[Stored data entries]
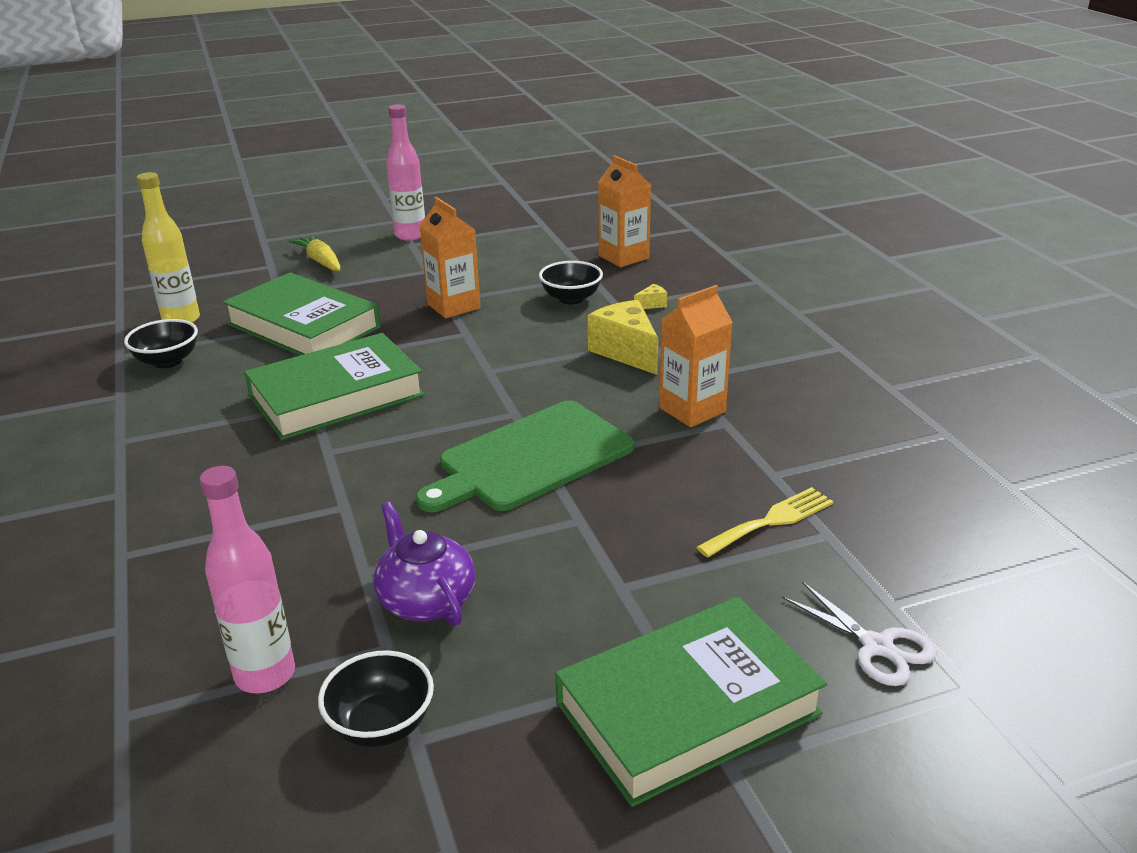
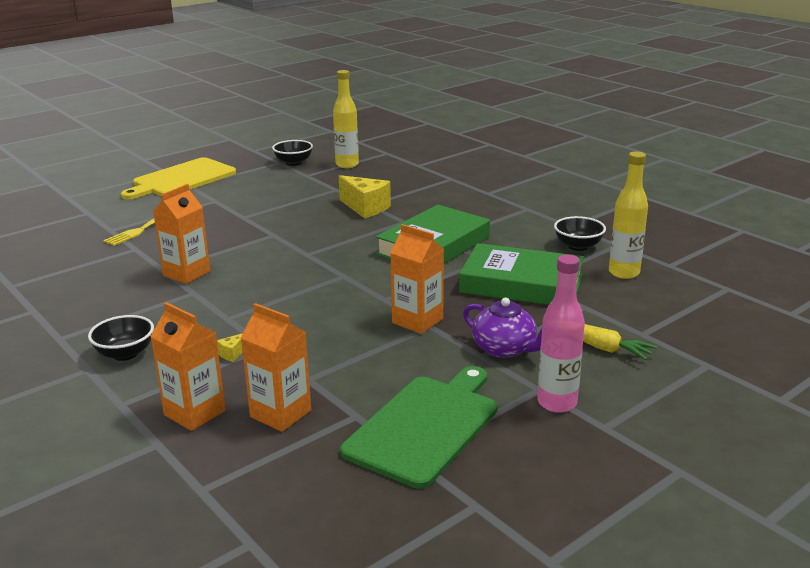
camera: 160 degrees right, 5 degrees down
pink bottle [200,466,295,693] -> yellow bottle [333,70,359,168]
purple teapot [373,502,476,626] -> purple teapot moved to [463,298,542,358]
green cutting board [416,401,635,512] -> green cutting board moved to [340,366,497,489]
black bowl [539,261,603,305] -> black bowl moved to [88,315,154,361]
green book [555,597,827,807] -> yellow cutting board [121,157,236,200]
yellow cheese [588,300,659,375] -> yellow cheese moved to [339,175,391,218]
white scissors [782,581,937,686] -> none
none -> orange carton [150,302,226,431]

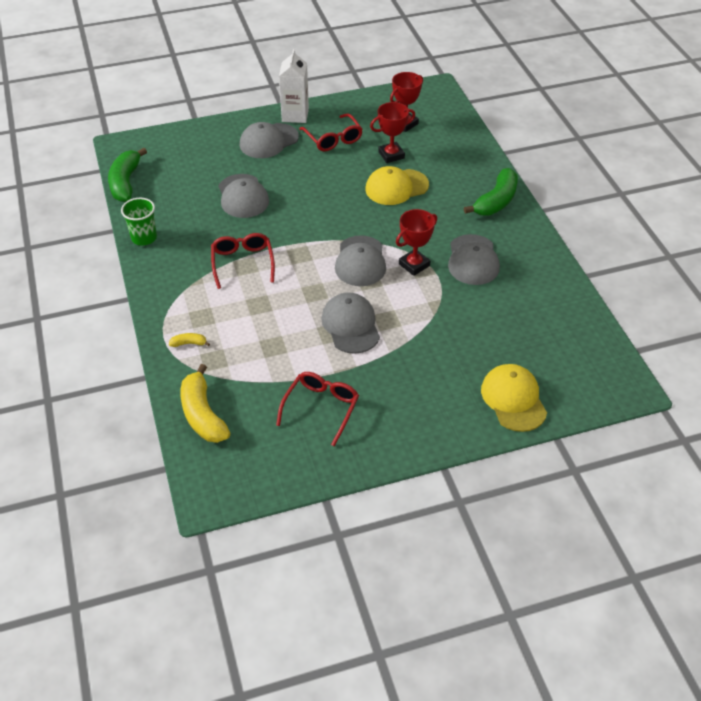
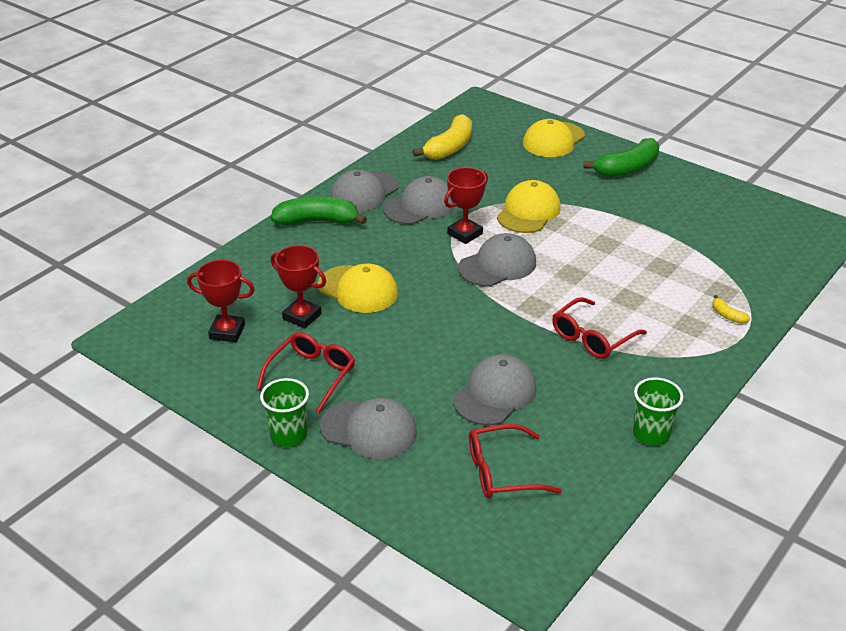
camera: 125 degrees left, 10 degrees down
green banana [108,147,147,202] -> green banana moved to [583,138,659,177]
yellow banana [180,364,230,443] -> yellow banana moved to [413,114,472,160]
red glasses [276,372,359,446] -> red glasses moved to [469,424,562,499]
white carton [279,49,309,123] -> green cup [260,378,309,447]
grey cap [321,292,380,354] -> grey cap moved to [330,170,399,212]
red trophy [396,209,437,276] -> red trophy turned 60 degrees counterclockwise [444,167,488,244]
none -> yellow cap [497,180,561,233]

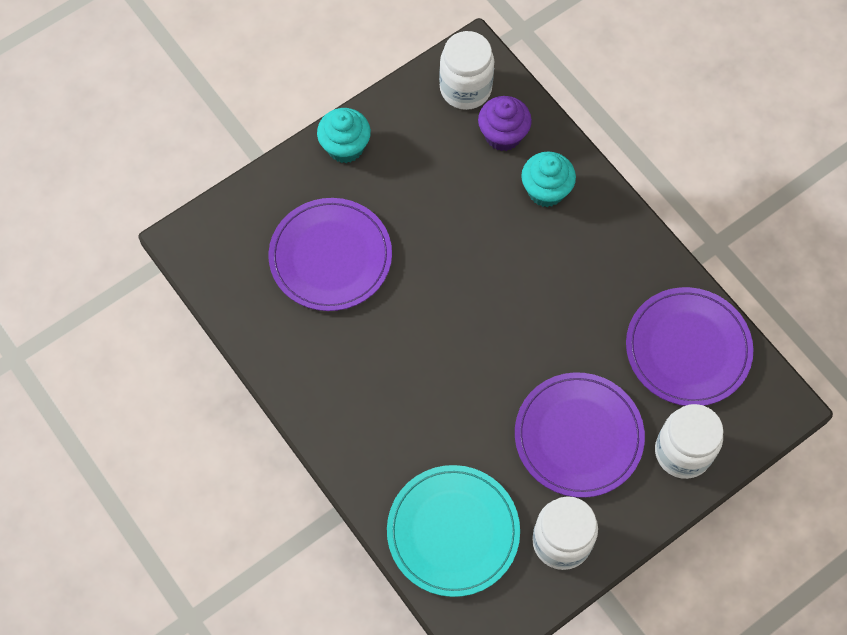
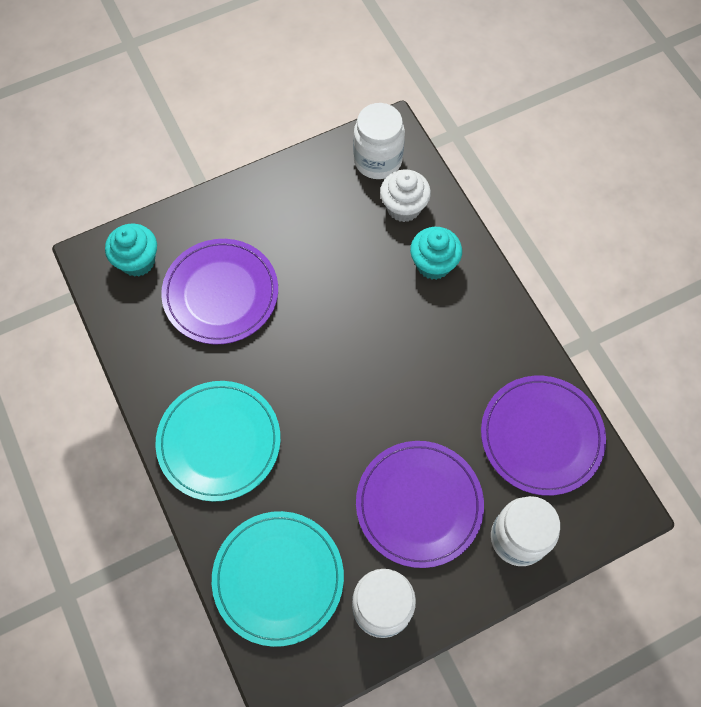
camera: 10 degrees right, 0 degrees up
turquoise cupcake [317,108,371,163] -> turquoise cupcake moved to [105,224,157,277]
purple cupcake [478,96,532,151] -> white cupcake [380,169,431,222]
none -> turquoise plate [155,381,281,502]

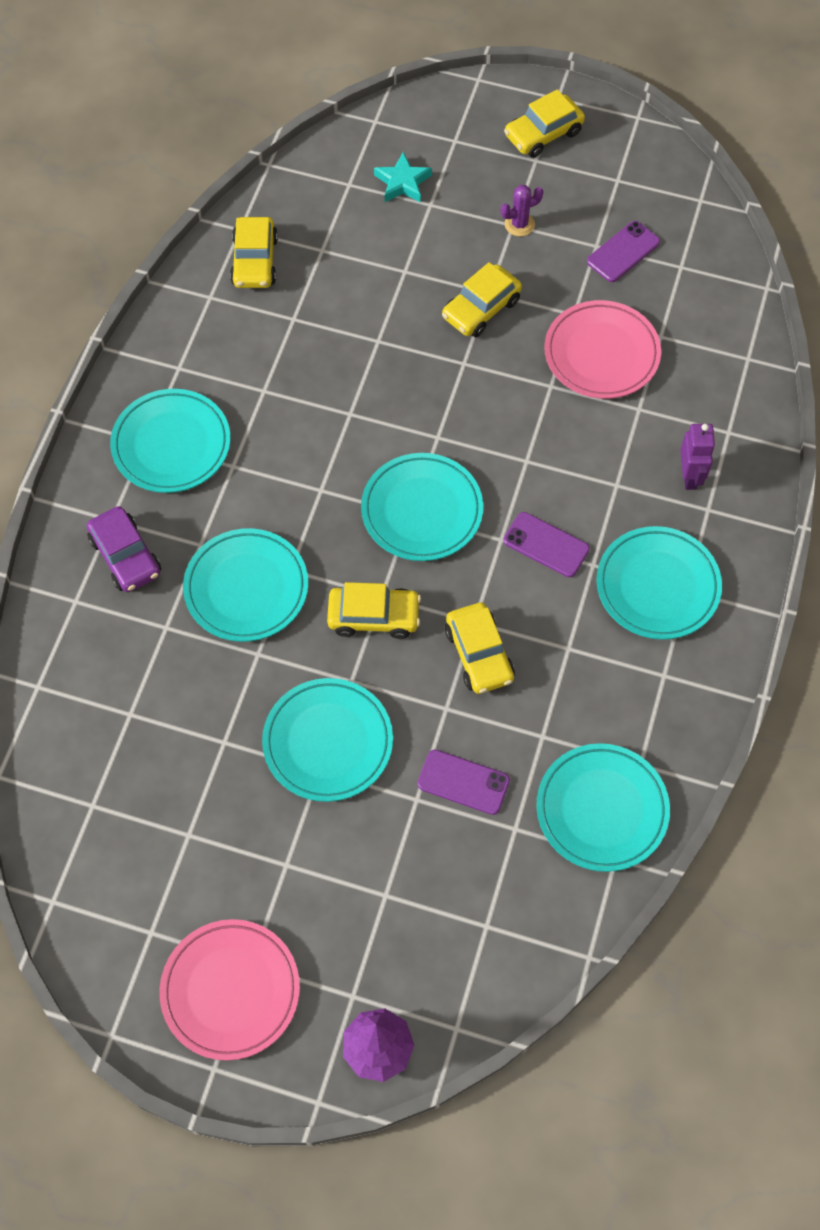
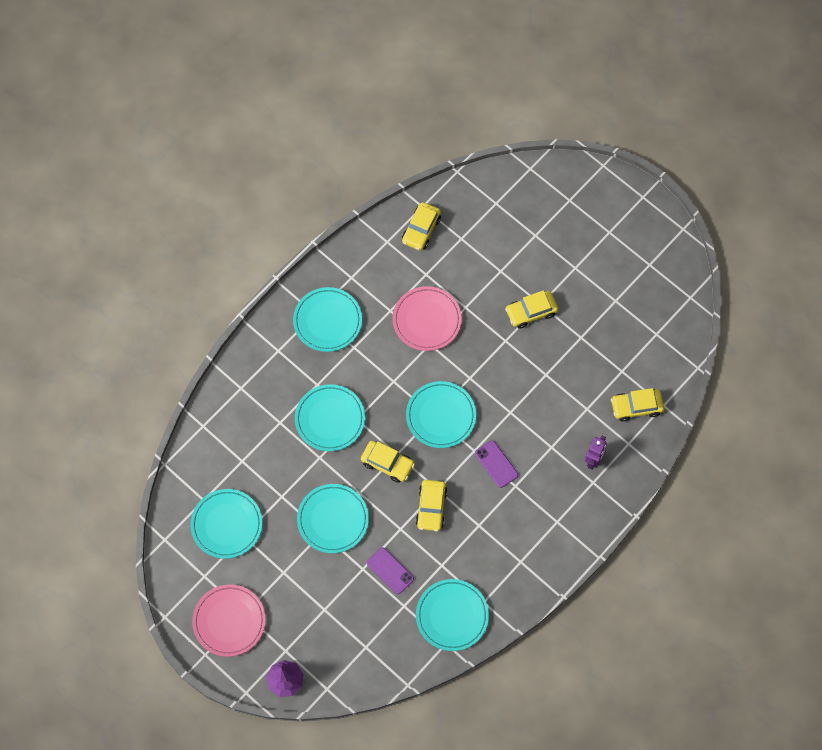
camera: 25 degrees right, 5 degrees up
purple car [87,506,161,592] -> none
turquoise star [374,152,432,203] -> none
purple cactus [501,185,543,236] -> none
yellow car [504,89,585,158] -> yellow car moved to [611,388,664,422]
pink plate [544,300,661,399] -> pink plate moved to [393,286,462,351]
purple phone [587,221,660,282] -> none
turquoise plate [597,526,722,639] -> turquoise plate moved to [190,489,262,559]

## TASK STATEMENT
Each line above should be returned exactly as it stands, minus any pictures.

## RESPONSE BOX
camera: 160 degrees right, 5 degrees down
pink bottle [200,466,295,693] -> yellow bottle [333,70,359,168]
purple teapot [373,502,476,626] -> purple teapot moved to [463,298,542,358]
green cutting board [416,401,635,512] -> green cutting board moved to [340,366,497,489]
black bowl [539,261,603,305] -> black bowl moved to [88,315,154,361]
green book [555,597,827,807] -> yellow cutting board [121,157,236,200]
yellow cheese [588,300,659,375] -> yellow cheese moved to [339,175,391,218]
white scissors [782,581,937,686] -> none
none -> orange carton [150,302,226,431]

camera: 125 degrees left, 10 degrees down
green banana [108,147,147,202] -> green banana moved to [583,138,659,177]
yellow banana [180,364,230,443] -> yellow banana moved to [413,114,472,160]
red glasses [276,372,359,446] -> red glasses moved to [469,424,562,499]
white carton [279,49,309,123] -> green cup [260,378,309,447]
grey cap [321,292,380,354] -> grey cap moved to [330,170,399,212]
red trophy [396,209,437,276] -> red trophy turned 60 degrees counterclockwise [444,167,488,244]
none -> yellow cap [497,180,561,233]

camera: 10 degrees right, 0 degrees up
turquoise cupcake [317,108,371,163] -> turquoise cupcake moved to [105,224,157,277]
purple cupcake [478,96,532,151] -> white cupcake [380,169,431,222]
none -> turquoise plate [155,381,281,502]

camera: 25 degrees right, 5 degrees up
purple car [87,506,161,592] -> none
turquoise star [374,152,432,203] -> none
purple cactus [501,185,543,236] -> none
yellow car [504,89,585,158] -> yellow car moved to [611,388,664,422]
pink plate [544,300,661,399] -> pink plate moved to [393,286,462,351]
purple phone [587,221,660,282] -> none
turquoise plate [597,526,722,639] -> turquoise plate moved to [190,489,262,559]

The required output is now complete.